Problem - With no line omitted, restate the records below exactly as they appear.

Given records -
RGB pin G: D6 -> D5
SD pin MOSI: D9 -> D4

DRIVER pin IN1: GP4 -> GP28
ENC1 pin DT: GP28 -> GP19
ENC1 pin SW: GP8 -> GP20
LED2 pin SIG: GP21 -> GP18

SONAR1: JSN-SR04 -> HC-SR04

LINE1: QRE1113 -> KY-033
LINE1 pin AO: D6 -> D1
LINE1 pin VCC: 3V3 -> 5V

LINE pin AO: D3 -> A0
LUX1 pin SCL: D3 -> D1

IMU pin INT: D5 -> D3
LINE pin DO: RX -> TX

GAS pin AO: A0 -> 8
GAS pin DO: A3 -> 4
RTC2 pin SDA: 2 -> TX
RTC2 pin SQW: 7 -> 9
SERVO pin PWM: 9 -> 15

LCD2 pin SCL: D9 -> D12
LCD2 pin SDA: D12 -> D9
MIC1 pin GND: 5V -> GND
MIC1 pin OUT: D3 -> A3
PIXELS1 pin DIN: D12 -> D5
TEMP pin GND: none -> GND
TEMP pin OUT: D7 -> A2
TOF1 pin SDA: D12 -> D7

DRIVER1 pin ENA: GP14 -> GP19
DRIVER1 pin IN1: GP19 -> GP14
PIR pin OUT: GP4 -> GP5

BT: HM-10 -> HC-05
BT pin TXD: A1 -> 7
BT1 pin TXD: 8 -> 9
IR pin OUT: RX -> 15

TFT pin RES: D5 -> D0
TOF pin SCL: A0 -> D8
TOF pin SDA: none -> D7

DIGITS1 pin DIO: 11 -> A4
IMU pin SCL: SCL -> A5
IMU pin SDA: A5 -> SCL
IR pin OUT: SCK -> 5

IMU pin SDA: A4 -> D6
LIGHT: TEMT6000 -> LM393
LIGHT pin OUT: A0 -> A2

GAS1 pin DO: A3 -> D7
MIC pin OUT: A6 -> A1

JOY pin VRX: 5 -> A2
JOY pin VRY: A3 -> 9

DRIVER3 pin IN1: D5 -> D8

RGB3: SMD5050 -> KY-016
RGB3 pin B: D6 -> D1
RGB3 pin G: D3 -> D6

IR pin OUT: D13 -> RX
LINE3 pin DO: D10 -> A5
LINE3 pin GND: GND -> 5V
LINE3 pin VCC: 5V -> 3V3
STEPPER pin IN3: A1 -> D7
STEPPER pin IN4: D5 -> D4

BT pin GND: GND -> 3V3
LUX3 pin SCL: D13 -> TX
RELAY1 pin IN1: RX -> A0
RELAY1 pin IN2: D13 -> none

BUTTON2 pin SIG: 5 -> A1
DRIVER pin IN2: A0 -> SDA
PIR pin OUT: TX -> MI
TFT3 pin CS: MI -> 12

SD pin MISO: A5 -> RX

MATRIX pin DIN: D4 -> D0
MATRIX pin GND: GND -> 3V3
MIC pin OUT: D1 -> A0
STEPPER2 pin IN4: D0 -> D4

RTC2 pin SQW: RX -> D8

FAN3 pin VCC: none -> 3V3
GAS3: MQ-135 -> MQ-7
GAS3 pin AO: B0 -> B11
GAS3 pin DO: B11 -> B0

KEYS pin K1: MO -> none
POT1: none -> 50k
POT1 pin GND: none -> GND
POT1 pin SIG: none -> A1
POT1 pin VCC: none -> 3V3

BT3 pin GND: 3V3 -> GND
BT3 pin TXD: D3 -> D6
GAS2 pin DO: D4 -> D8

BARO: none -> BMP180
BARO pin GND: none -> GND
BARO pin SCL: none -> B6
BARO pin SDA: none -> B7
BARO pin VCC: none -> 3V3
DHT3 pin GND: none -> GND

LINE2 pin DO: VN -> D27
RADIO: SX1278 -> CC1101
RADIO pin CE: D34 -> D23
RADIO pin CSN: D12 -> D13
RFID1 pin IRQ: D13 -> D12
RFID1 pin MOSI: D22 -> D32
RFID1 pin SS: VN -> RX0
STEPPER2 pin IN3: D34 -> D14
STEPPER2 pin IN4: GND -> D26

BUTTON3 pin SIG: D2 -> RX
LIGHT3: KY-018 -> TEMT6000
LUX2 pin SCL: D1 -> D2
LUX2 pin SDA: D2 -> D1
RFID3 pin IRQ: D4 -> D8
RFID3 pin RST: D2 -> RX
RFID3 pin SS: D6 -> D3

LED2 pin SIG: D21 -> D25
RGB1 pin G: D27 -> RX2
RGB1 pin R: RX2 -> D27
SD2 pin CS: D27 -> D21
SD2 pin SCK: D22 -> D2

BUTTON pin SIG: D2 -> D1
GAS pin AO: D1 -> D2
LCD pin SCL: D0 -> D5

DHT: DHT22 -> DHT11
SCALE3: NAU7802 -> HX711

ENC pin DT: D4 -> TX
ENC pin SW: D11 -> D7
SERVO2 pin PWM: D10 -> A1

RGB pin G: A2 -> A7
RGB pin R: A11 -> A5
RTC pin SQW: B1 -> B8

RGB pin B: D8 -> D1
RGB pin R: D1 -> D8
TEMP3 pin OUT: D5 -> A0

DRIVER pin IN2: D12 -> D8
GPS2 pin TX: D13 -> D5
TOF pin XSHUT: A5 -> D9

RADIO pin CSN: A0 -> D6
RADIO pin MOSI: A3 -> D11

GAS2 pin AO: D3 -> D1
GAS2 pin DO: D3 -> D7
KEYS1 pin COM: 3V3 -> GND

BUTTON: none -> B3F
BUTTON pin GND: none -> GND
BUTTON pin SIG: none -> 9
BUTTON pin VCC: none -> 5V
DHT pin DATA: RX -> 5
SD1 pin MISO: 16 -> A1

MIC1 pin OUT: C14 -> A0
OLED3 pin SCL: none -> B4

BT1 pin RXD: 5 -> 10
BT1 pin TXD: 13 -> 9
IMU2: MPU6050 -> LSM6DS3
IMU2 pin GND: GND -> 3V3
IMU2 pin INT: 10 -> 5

Answer to the problem -
RGB pin G: D6 -> D5
SD pin MOSI: D9 -> D4

DRIVER pin IN1: GP4 -> GP28
ENC1 pin DT: GP28 -> GP19
ENC1 pin SW: GP8 -> GP20
LED2 pin SIG: GP21 -> GP18

SONAR1: JSN-SR04 -> HC-SR04

LINE1: QRE1113 -> KY-033
LINE1 pin AO: D6 -> D1
LINE1 pin VCC: 3V3 -> 5V

LINE pin AO: D3 -> A0
LUX1 pin SCL: D3 -> D1

IMU pin INT: D5 -> D3
LINE pin DO: RX -> TX

GAS pin AO: A0 -> 8
GAS pin DO: A3 -> 4
RTC2 pin SDA: 2 -> TX
RTC2 pin SQW: 7 -> 9
SERVO pin PWM: 9 -> 15

LCD2 pin SCL: D9 -> D12
LCD2 pin SDA: D12 -> D9
MIC1 pin GND: 5V -> GND
MIC1 pin OUT: D3 -> A3
PIXELS1 pin DIN: D12 -> D5
TEMP pin GND: none -> GND
TEMP pin OUT: D7 -> A2
TOF1 pin SDA: D12 -> D7

DRIVER1 pin ENA: GP14 -> GP19
DRIVER1 pin IN1: GP19 -> GP14
PIR pin OUT: GP4 -> GP5

BT: HM-10 -> HC-05
BT pin TXD: A1 -> 7
BT1 pin TXD: 8 -> 9
IR pin OUT: RX -> 15

TFT pin RES: D5 -> D0
TOF pin SCL: A0 -> D8
TOF pin SDA: none -> D7

DIGITS1 pin DIO: 11 -> A4
IMU pin SCL: SCL -> A5
IMU pin SDA: A5 -> SCL
IR pin OUT: SCK -> 5

IMU pin SDA: A4 -> D6
LIGHT: TEMT6000 -> LM393
LIGHT pin OUT: A0 -> A2

GAS1 pin DO: A3 -> D7
MIC pin OUT: A6 -> A1

JOY pin VRX: 5 -> A2
JOY pin VRY: A3 -> 9

DRIVER3 pin IN1: D5 -> D8

RGB3: SMD5050 -> KY-016
RGB3 pin B: D6 -> D1
RGB3 pin G: D3 -> D6

IR pin OUT: D13 -> RX
LINE3 pin DO: D10 -> A5
LINE3 pin GND: GND -> 5V
LINE3 pin VCC: 5V -> 3V3
STEPPER pin IN3: A1 -> D7
STEPPER pin IN4: D5 -> D4

BT pin GND: GND -> 3V3
LUX3 pin SCL: D13 -> TX
RELAY1 pin IN1: RX -> A0
RELAY1 pin IN2: D13 -> none

BUTTON2 pin SIG: 5 -> A1
DRIVER pin IN2: A0 -> SDA
PIR pin OUT: TX -> MI
TFT3 pin CS: MI -> 12

SD pin MISO: A5 -> RX

MATRIX pin DIN: D4 -> D0
MATRIX pin GND: GND -> 3V3
MIC pin OUT: D1 -> A0
STEPPER2 pin IN4: D0 -> D4

RTC2 pin SQW: RX -> D8

FAN3 pin VCC: none -> 3V3
GAS3: MQ-135 -> MQ-7
GAS3 pin AO: B0 -> B11
GAS3 pin DO: B11 -> B0

KEYS pin K1: MO -> none
POT1: none -> 50k
POT1 pin GND: none -> GND
POT1 pin SIG: none -> A1
POT1 pin VCC: none -> 3V3

BT3 pin GND: 3V3 -> GND
BT3 pin TXD: D3 -> D6
GAS2 pin DO: D4 -> D8

BARO: none -> BMP180
BARO pin GND: none -> GND
BARO pin SCL: none -> B6
BARO pin SDA: none -> B7
BARO pin VCC: none -> 3V3
DHT3 pin GND: none -> GND

LINE2 pin DO: VN -> D27
RADIO: SX1278 -> CC1101
RADIO pin CE: D34 -> D23
RADIO pin CSN: D12 -> D13
RFID1 pin IRQ: D13 -> D12
RFID1 pin MOSI: D22 -> D32
RFID1 pin SS: VN -> RX0
STEPPER2 pin IN3: D34 -> D14
STEPPER2 pin IN4: GND -> D26

BUTTON3 pin SIG: D2 -> RX
LIGHT3: KY-018 -> TEMT6000
LUX2 pin SCL: D1 -> D2
LUX2 pin SDA: D2 -> D1
RFID3 pin IRQ: D4 -> D8
RFID3 pin RST: D2 -> RX
RFID3 pin SS: D6 -> D3

LED2 pin SIG: D21 -> D25
RGB1 pin G: D27 -> RX2
RGB1 pin R: RX2 -> D27
SD2 pin CS: D27 -> D21
SD2 pin SCK: D22 -> D2

BUTTON pin SIG: D2 -> D1
GAS pin AO: D1 -> D2
LCD pin SCL: D0 -> D5

DHT: DHT22 -> DHT11
SCALE3: NAU7802 -> HX711

ENC pin DT: D4 -> TX
ENC pin SW: D11 -> D7
SERVO2 pin PWM: D10 -> A1

RGB pin G: A2 -> A7
RGB pin R: A11 -> A5
RTC pin SQW: B1 -> B8

RGB pin B: D8 -> D1
RGB pin R: D1 -> D8
TEMP3 pin OUT: D5 -> A0

DRIVER pin IN2: D12 -> D8
GPS2 pin TX: D13 -> D5
TOF pin XSHUT: A5 -> D9

RADIO pin CSN: A0 -> D6
RADIO pin MOSI: A3 -> D11

GAS2 pin AO: D3 -> D1
GAS2 pin DO: D3 -> D7
KEYS1 pin COM: 3V3 -> GND

BUTTON: none -> B3F
BUTTON pin GND: none -> GND
BUTTON pin SIG: none -> 9
BUTTON pin VCC: none -> 5V
DHT pin DATA: RX -> 5
SD1 pin MISO: 16 -> A1

MIC1 pin OUT: C14 -> A0
OLED3 pin SCL: none -> B4

BT1 pin RXD: 5 -> 10
BT1 pin TXD: 13 -> 9
IMU2: MPU6050 -> LSM6DS3
IMU2 pin GND: GND -> 3V3
IMU2 pin INT: 10 -> 5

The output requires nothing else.